When you retype the data, keep every word exactly and include none of the pictures.
= = = = = = =
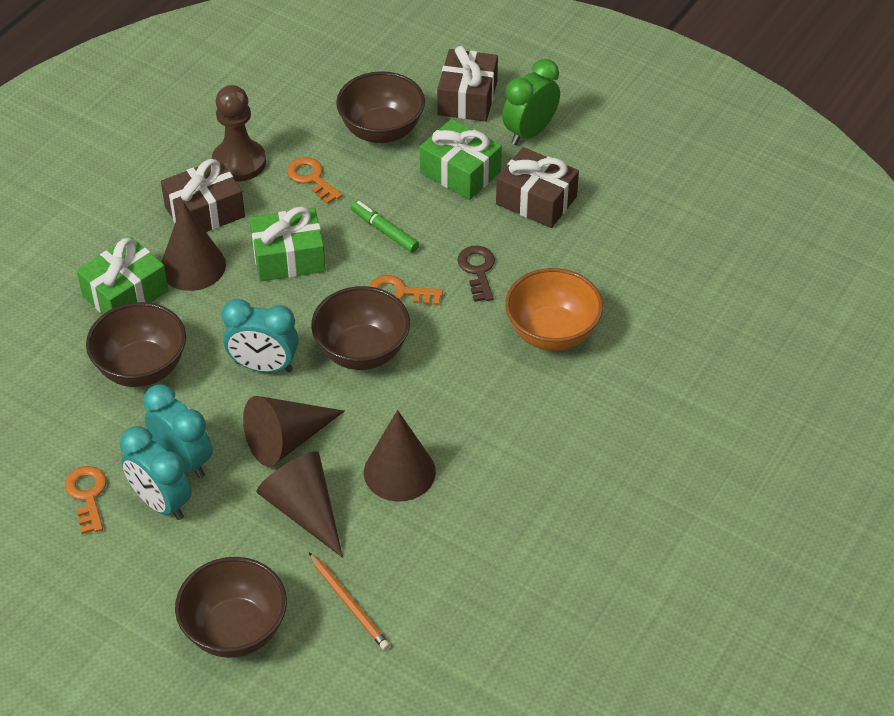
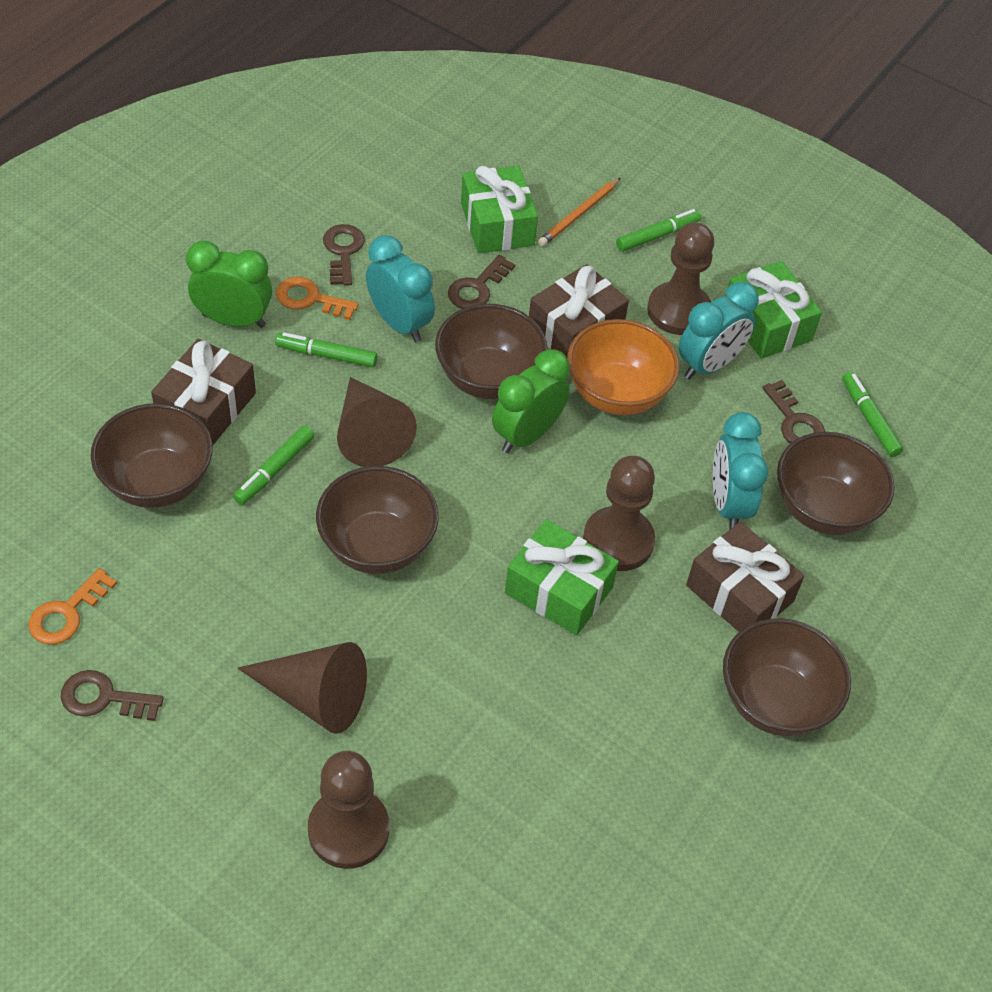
brown bowl: 4 -> 5
brown cone: 4 -> 2
brown key: 1 -> 4
brown pawn: 1 -> 3
green clock: 1 -> 2
green marker: 1 -> 4
orange key: 3 -> 2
= = = = = = =
__WRITTEN REPLY__
brown bowl: 4 -> 5
brown cone: 4 -> 2
brown key: 1 -> 4
brown pawn: 1 -> 3
green clock: 1 -> 2
green marker: 1 -> 4
orange key: 3 -> 2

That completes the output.